Data records:
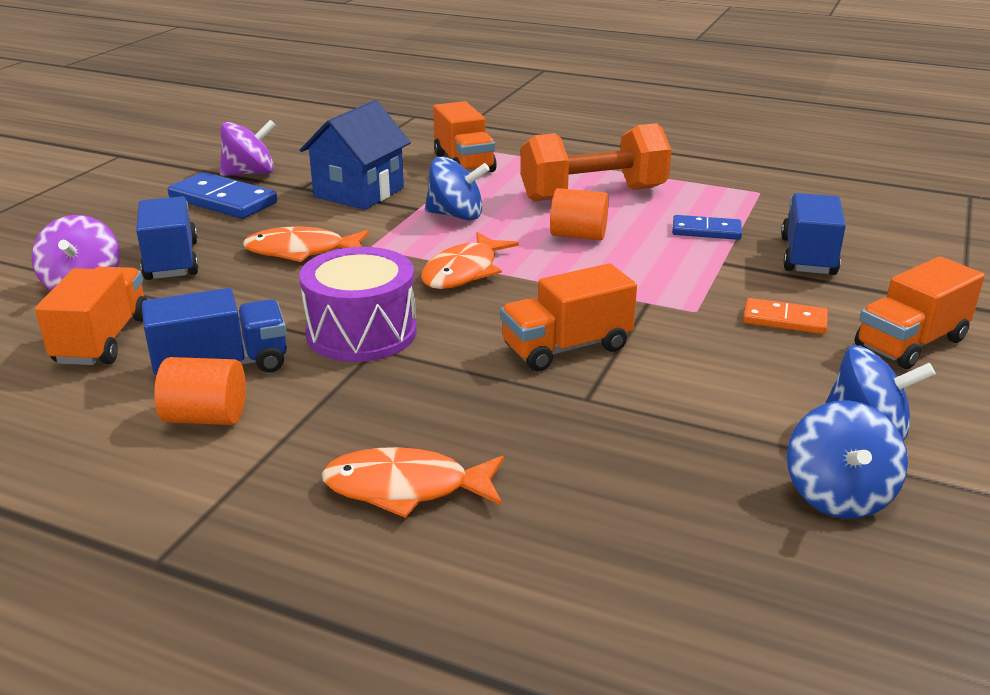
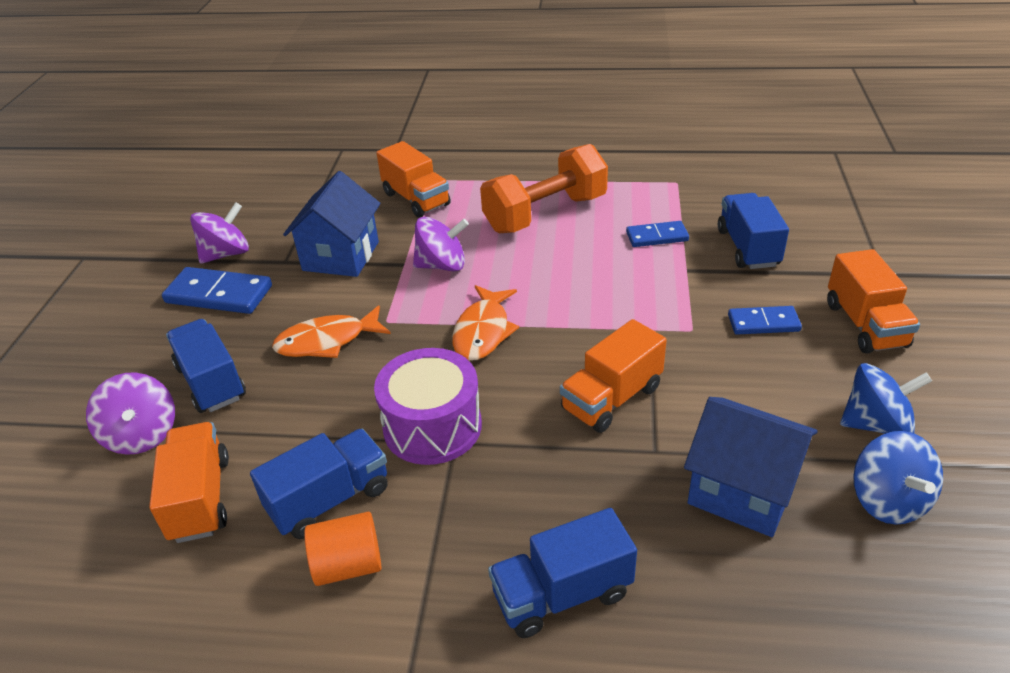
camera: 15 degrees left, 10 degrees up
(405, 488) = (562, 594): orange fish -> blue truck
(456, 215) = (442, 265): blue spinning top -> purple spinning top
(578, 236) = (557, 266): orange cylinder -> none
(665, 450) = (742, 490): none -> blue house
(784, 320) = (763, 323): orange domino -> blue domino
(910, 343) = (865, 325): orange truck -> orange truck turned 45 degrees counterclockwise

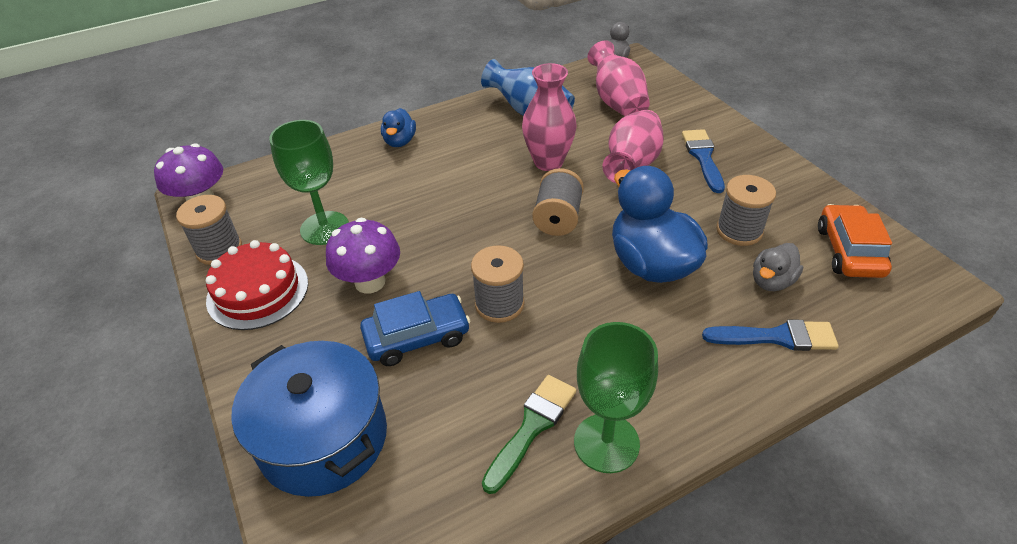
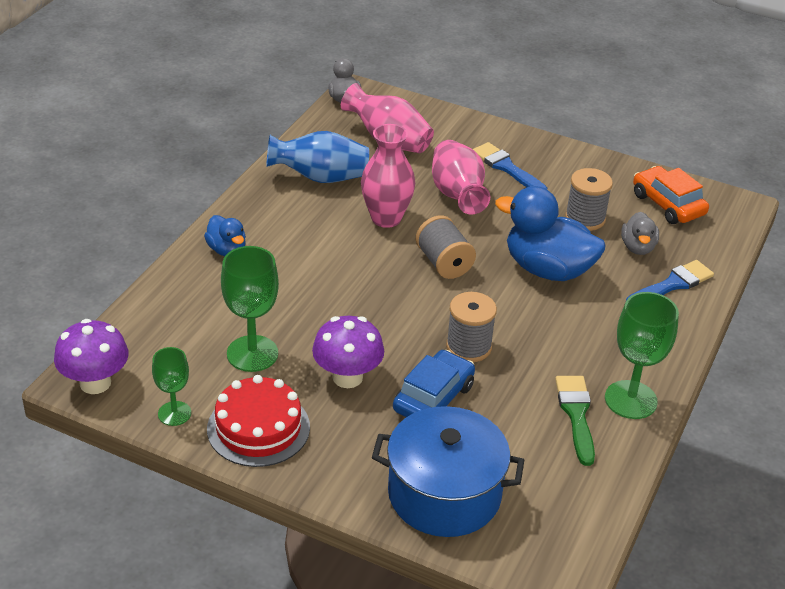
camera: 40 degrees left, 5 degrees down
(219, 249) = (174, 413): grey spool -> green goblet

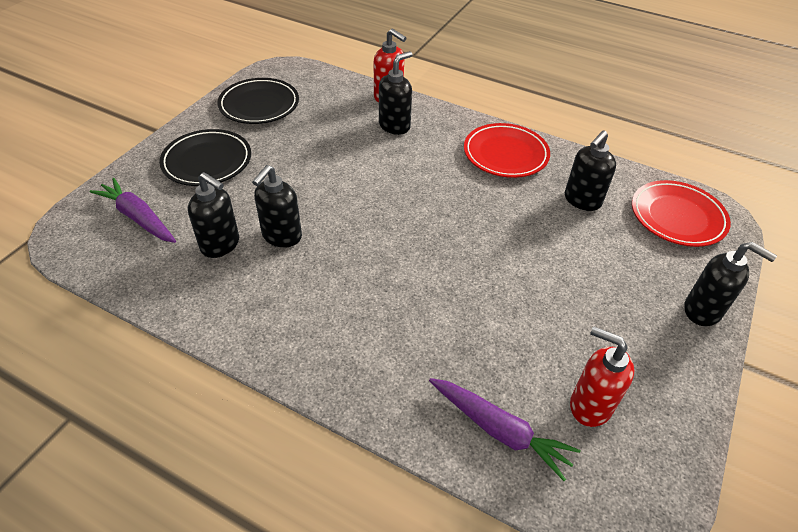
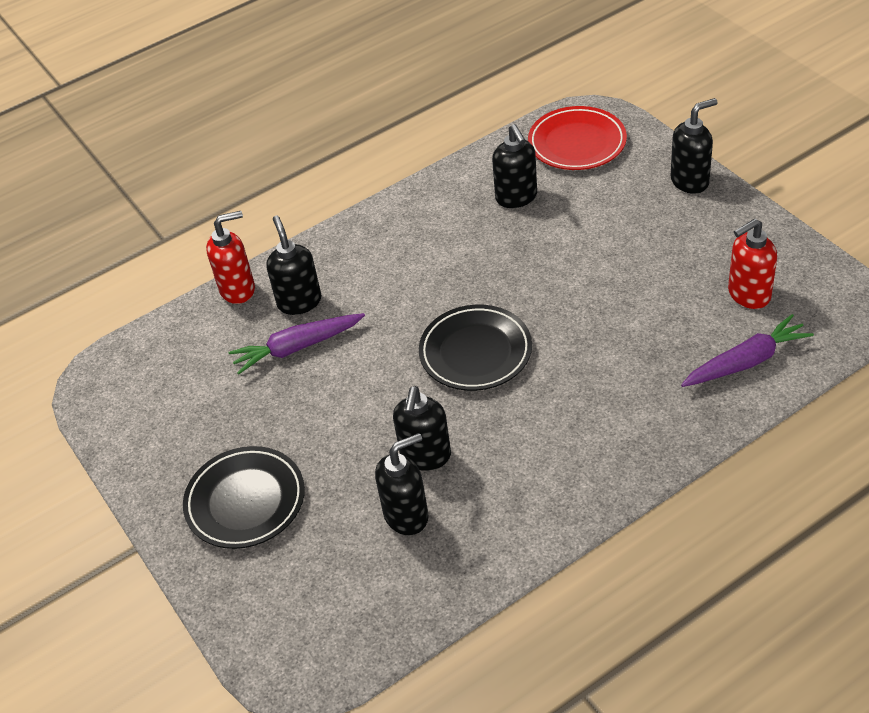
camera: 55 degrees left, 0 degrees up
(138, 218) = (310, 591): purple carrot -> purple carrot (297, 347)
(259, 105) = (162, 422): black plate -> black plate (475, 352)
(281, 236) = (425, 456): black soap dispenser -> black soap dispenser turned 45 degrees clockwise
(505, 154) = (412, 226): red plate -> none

---

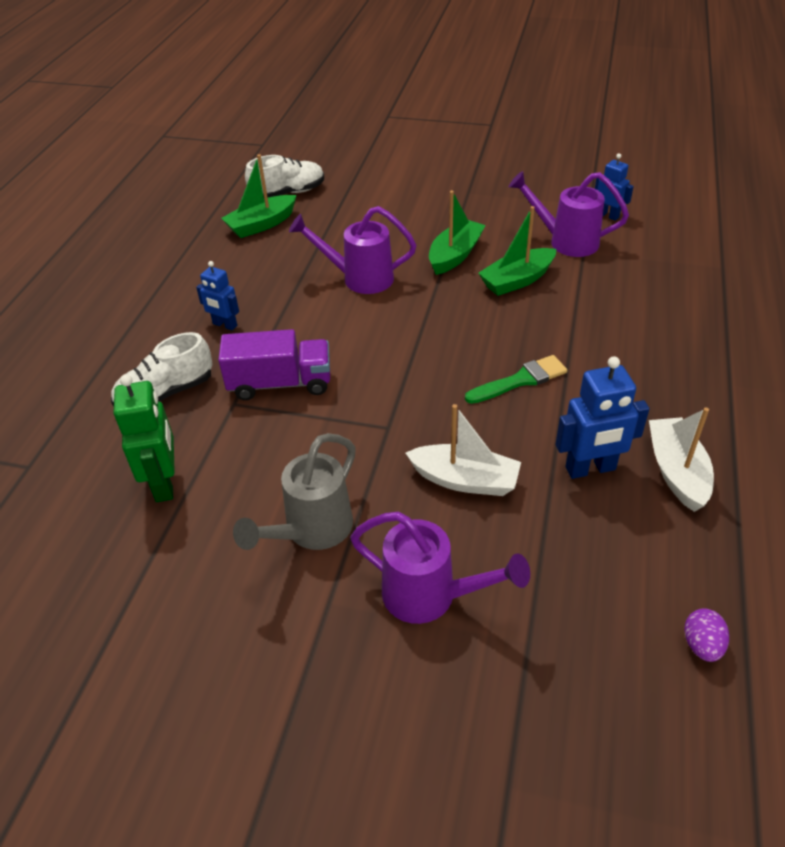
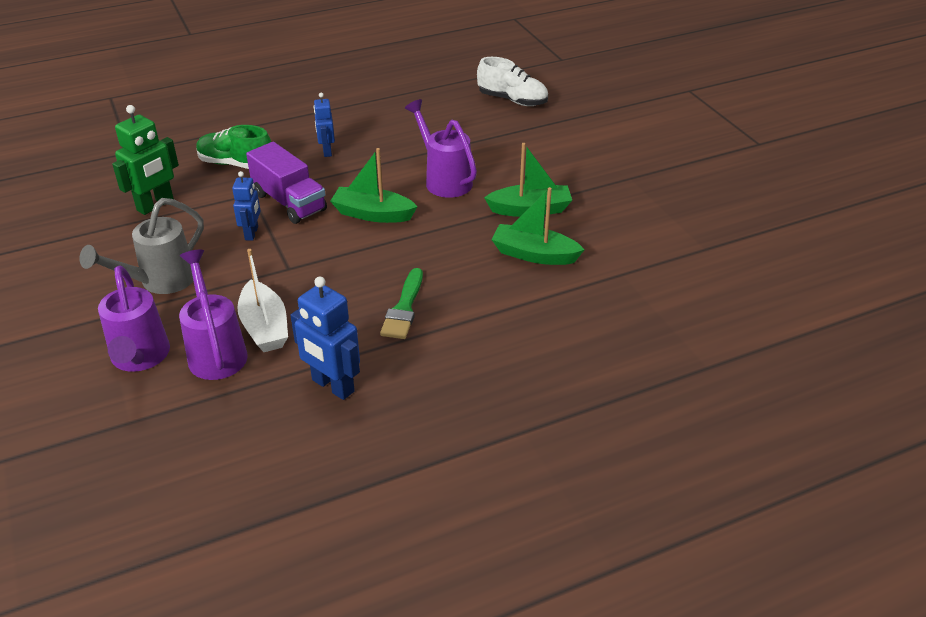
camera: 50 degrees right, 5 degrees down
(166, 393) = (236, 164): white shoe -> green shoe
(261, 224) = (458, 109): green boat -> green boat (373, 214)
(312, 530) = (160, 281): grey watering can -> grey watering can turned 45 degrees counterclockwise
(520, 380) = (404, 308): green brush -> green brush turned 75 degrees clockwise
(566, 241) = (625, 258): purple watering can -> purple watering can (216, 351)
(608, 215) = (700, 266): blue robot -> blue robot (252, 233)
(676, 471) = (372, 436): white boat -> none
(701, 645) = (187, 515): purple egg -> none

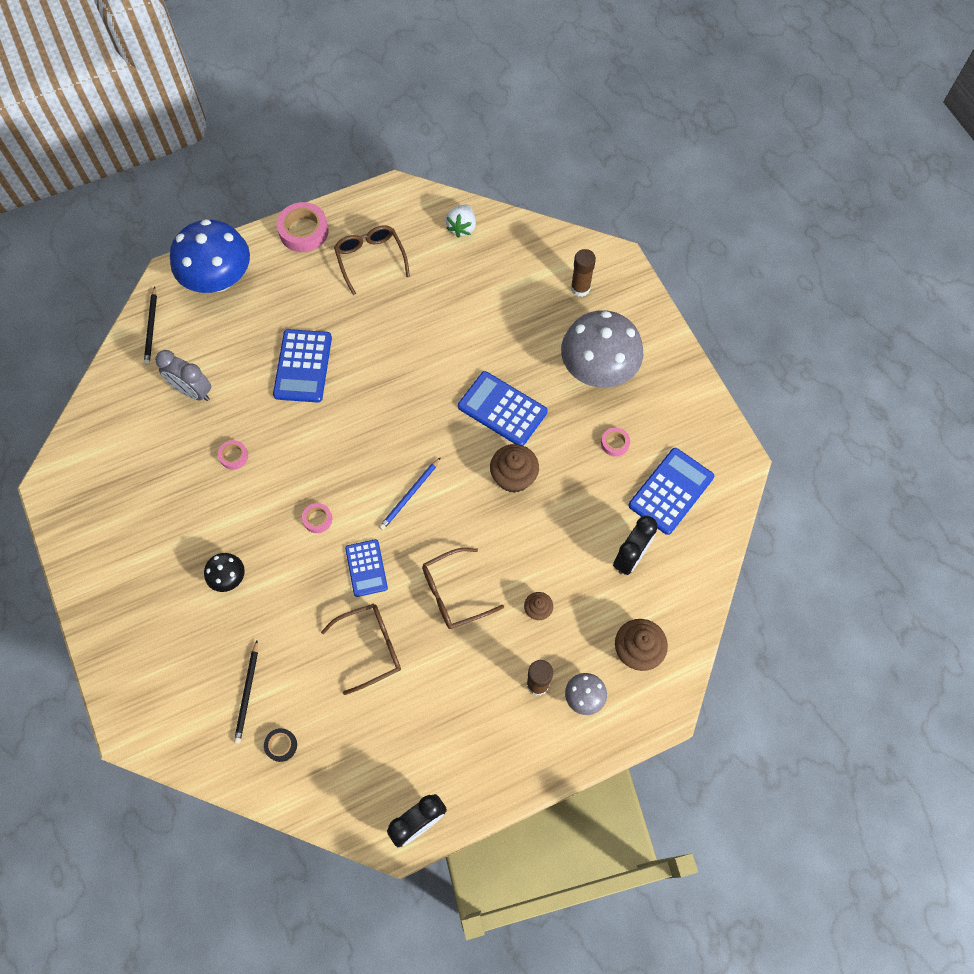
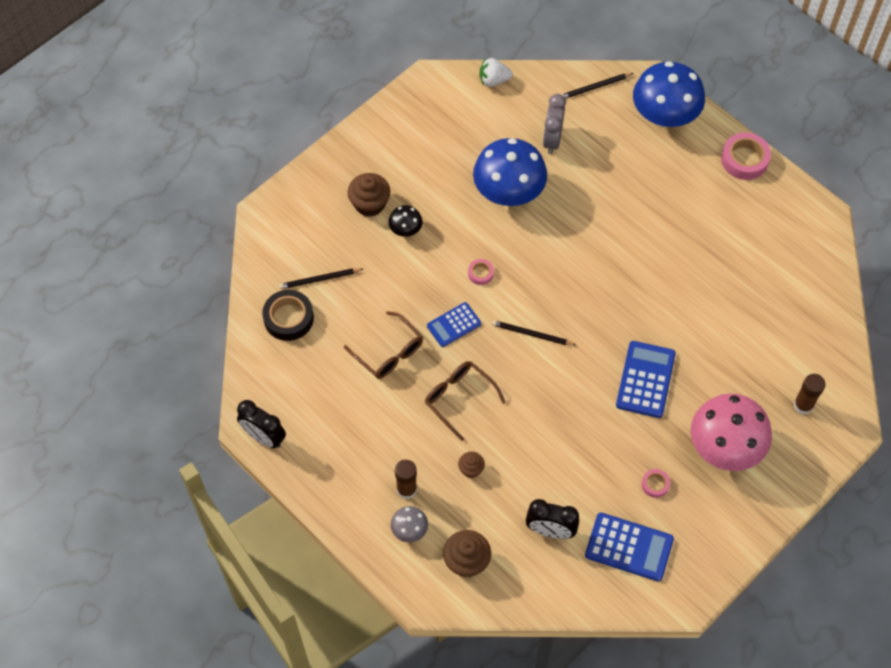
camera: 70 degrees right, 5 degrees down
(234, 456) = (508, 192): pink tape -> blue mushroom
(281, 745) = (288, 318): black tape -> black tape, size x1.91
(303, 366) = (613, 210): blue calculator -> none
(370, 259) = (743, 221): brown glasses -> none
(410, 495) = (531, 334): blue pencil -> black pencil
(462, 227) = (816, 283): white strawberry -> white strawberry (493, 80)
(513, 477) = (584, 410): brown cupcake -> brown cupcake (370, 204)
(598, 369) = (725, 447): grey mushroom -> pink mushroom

- [Task details]
In the records above, find the line with "(303, 366) = (613, 210): blue"; write out exactly that line and each one after it, stopping after the line with "(598, 369) = (725, 447): grey".

- [Response to this exercise]
(303, 366) = (613, 210): blue calculator -> none
(370, 259) = (743, 221): brown glasses -> none
(410, 495) = (531, 334): blue pencil -> black pencil
(462, 227) = (816, 283): white strawberry -> white strawberry (493, 80)
(513, 477) = (584, 410): brown cupcake -> brown cupcake (370, 204)
(598, 369) = (725, 447): grey mushroom -> pink mushroom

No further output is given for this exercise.